START RECORDS SUPPLIED
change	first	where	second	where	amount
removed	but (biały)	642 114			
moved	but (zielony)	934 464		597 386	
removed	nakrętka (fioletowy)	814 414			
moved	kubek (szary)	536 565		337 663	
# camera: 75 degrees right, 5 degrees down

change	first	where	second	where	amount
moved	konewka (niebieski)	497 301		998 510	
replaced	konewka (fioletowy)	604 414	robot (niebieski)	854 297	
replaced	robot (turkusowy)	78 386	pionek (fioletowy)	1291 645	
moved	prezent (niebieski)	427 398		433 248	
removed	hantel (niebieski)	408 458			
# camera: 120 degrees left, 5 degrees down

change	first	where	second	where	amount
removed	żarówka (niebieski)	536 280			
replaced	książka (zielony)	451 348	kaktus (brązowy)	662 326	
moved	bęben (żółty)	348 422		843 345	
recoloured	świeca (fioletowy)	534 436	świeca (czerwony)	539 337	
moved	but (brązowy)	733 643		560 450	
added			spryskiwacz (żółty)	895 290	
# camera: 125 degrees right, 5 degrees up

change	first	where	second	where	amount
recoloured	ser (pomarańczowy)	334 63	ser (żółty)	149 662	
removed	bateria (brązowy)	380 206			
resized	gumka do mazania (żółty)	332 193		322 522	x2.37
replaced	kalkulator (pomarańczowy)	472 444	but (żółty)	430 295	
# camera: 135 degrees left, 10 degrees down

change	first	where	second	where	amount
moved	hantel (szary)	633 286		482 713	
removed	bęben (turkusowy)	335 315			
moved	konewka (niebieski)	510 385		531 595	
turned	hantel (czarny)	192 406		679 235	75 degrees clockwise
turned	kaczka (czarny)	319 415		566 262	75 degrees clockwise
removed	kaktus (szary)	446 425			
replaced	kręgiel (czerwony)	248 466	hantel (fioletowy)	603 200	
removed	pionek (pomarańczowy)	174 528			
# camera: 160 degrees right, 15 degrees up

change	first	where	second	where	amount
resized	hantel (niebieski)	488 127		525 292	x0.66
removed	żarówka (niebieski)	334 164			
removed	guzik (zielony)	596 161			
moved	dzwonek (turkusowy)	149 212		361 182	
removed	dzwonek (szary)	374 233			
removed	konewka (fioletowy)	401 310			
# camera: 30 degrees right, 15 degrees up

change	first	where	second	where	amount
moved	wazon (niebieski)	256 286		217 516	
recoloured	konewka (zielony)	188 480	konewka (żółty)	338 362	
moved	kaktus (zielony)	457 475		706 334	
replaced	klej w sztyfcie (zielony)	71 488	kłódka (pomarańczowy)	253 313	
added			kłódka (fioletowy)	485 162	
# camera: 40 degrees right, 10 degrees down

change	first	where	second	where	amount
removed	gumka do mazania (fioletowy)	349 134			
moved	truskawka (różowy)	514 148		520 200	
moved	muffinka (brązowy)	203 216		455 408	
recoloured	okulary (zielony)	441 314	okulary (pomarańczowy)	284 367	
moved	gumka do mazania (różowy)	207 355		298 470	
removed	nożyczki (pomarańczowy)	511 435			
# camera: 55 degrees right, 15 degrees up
END RECORDS SUPPLIED
From the data above, copy each line exactly.

SOLUTION FOR THIS PROBLEM:
change	first	where	second	where	amount
removed	but (biały)	642 114			
moved	but (zielony)	934 464		597 386	
removed	nakrętka (fioletowy)	814 414			
moved	kubek (szary)	536 565		337 663	
# camera: 75 degrees right, 5 degrees down

change	first	where	second	where	amount
moved	konewka (niebieski)	497 301		998 510	
replaced	konewka (fioletowy)	604 414	robot (niebieski)	854 297	
replaced	robot (turkusowy)	78 386	pionek (fioletowy)	1291 645	
moved	prezent (niebieski)	427 398		433 248	
removed	hantel (niebieski)	408 458			
# camera: 120 degrees left, 5 degrees down

change	first	where	second	where	amount
removed	żarówka (niebieski)	536 280			
replaced	książka (zielony)	451 348	kaktus (brązowy)	662 326	
moved	bęben (żółty)	348 422		843 345	
recoloured	świeca (fioletowy)	534 436	świeca (czerwony)	539 337	
moved	but (brązowy)	733 643		560 450	
added			spryskiwacz (żółty)	895 290	
# camera: 125 degrees right, 5 degrees up

change	first	where	second	where	amount
recoloured	ser (pomarańczowy)	334 63	ser (żółty)	149 662	
removed	bateria (brązowy)	380 206			
resized	gumka do mazania (żółty)	332 193		322 522	x2.37
replaced	kalkulator (pomarańczowy)	472 444	but (żółty)	430 295	
# camera: 135 degrees left, 10 degrees down

change	first	where	second	where	amount
moved	hantel (szary)	633 286		482 713	
removed	bęben (turkusowy)	335 315			
moved	konewka (niebieski)	510 385		531 595	
turned	hantel (czarny)	192 406		679 235	75 degrees clockwise
turned	kaczka (czarny)	319 415		566 262	75 degrees clockwise
removed	kaktus (szary)	446 425			
replaced	kręgiel (czerwony)	248 466	hantel (fioletowy)	603 200	
removed	pionek (pomarańczowy)	174 528			
# camera: 160 degrees right, 15 degrees up

change	first	where	second	where	amount
resized	hantel (niebieski)	488 127		525 292	x0.66
removed	żarówka (niebieski)	334 164			
removed	guzik (zielony)	596 161			
moved	dzwonek (turkusowy)	149 212		361 182	
removed	dzwonek (szary)	374 233			
removed	konewka (fioletowy)	401 310			
# camera: 30 degrees right, 15 degrees up

change	first	where	second	where	amount
moved	wazon (niebieski)	256 286		217 516	
recoloured	konewka (zielony)	188 480	konewka (żółty)	338 362	
moved	kaktus (zielony)	457 475		706 334	
replaced	klej w sztyfcie (zielony)	71 488	kłódka (pomarańczowy)	253 313	
added			kłódka (fioletowy)	485 162	
# camera: 40 degrees right, 10 degrees down

change	first	where	second	where	amount
removed	gumka do mazania (fioletowy)	349 134			
moved	truskawka (różowy)	514 148		520 200	
moved	muffinka (brązowy)	203 216		455 408	
recoloured	okulary (zielony)	441 314	okulary (pomarańczowy)	284 367	
moved	gumka do mazania (różowy)	207 355		298 470	
removed	nożyczki (pomarańczowy)	511 435			
# camera: 55 degrees right, 15 degrees up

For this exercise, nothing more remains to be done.